(Scene comparison data)
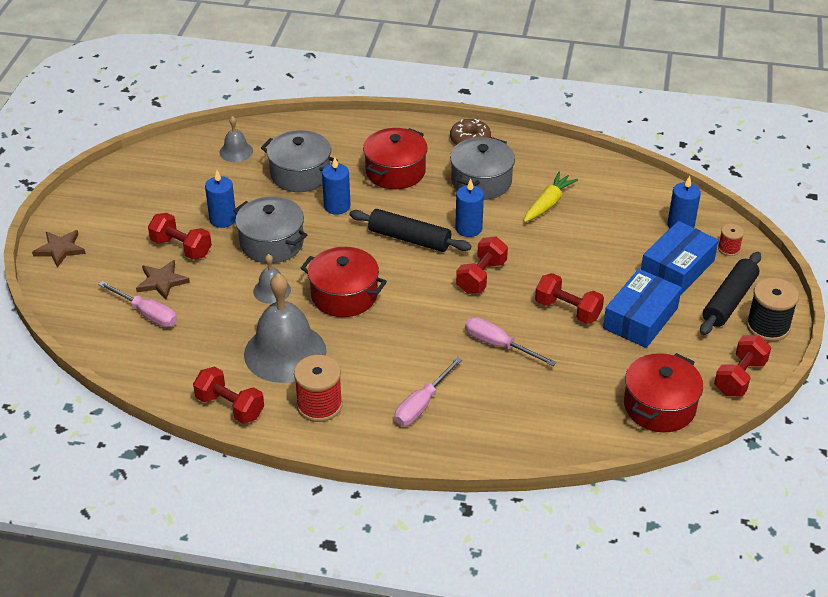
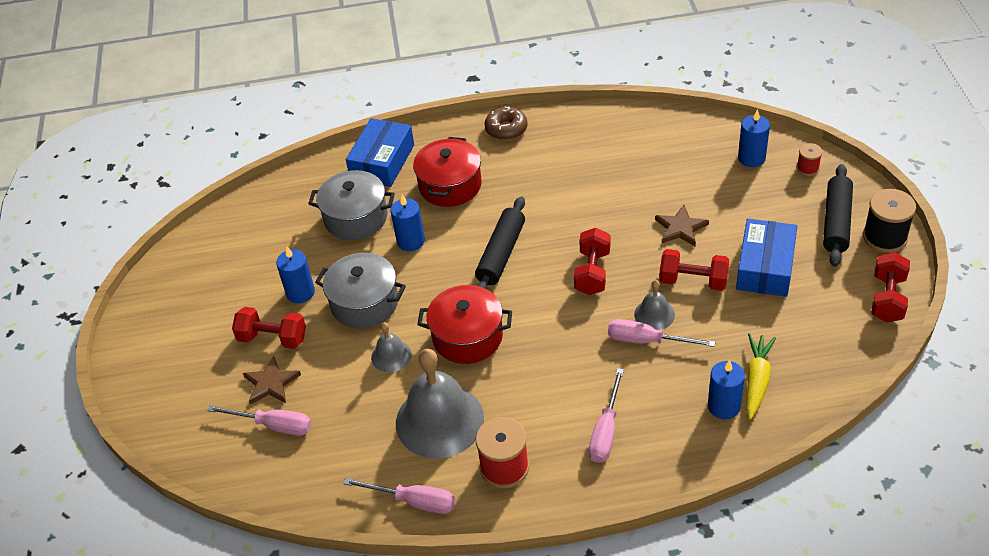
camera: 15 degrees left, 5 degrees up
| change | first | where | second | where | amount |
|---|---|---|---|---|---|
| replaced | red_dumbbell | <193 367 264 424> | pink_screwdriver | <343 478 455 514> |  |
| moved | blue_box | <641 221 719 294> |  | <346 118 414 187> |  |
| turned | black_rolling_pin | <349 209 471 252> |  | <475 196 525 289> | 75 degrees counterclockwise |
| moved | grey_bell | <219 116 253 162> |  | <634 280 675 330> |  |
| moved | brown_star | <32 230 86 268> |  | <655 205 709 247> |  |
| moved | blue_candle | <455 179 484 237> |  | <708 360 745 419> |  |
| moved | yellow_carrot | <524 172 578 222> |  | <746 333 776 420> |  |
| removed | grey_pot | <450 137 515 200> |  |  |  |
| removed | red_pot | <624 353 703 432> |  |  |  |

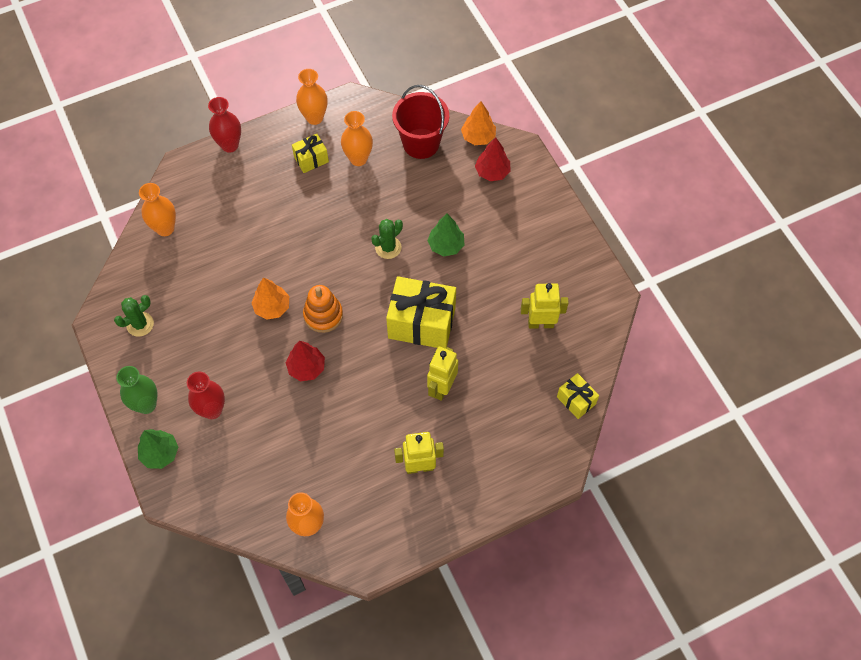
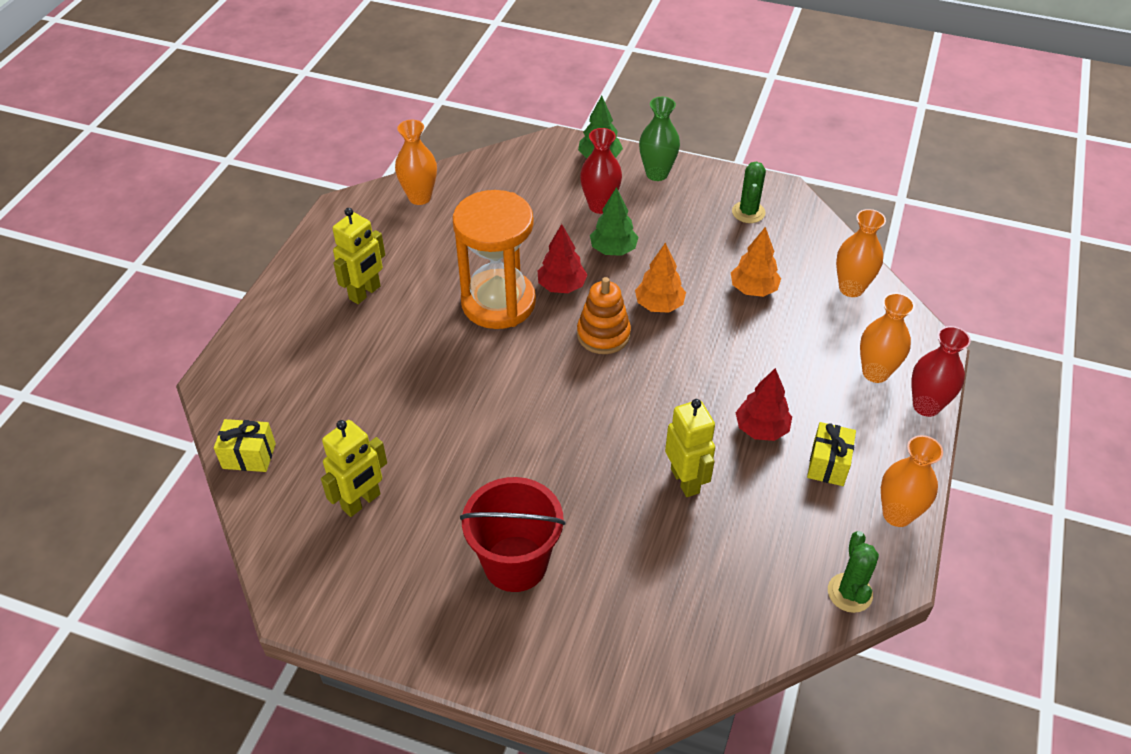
camera: 135 degrees right, 15 degrees down
| change | first | where | second | where | amount |
|---|---|---|---|---|---|
| added |  |  | orange_hourglass | <453 190 536 329> |  |
| moved | red_bucket | <392 85 449 159> |  | <460 477 566 592> |  |
| moved | green_tree | <427 214 464 256> |  | <590 187 639 256> |  |
| moved | yellow_robot | <427 347 458 401> |  | <665 399 715 497> |  |
| moved | orange_tree | <461 101 496 145> |  | <731 227 781 297> |  |
| moved | red_tree | <475 137 510 181> |  | <735 368 792 441> |  |
| moved | green_cactus | <371 219 403 259> |  | <828 531 879 613> |  |
| moved | orange_vase | <341 111 373 166> |  | <860 293 915 383> |  |
| removed | yellow_gift | <386 276 456 349> |  |  |  |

— Action item —
Set down only the lines above that fall between the line holding "degrees counterclockwise |" and the line holding "moved | blue_candle", inclusive, keeping each exact.

— Output of the task —
| turned | black_rolling_pin | <349 209 471 252> |  | <475 196 525 289> | 75 degrees counterclockwise |
| moved | grey_bell | <219 116 253 162> |  | <634 280 675 330> |  |
| moved | brown_star | <32 230 86 268> |  | <655 205 709 247> |  |
| moved | blue_candle | <455 179 484 237> |  | <708 360 745 419> |  |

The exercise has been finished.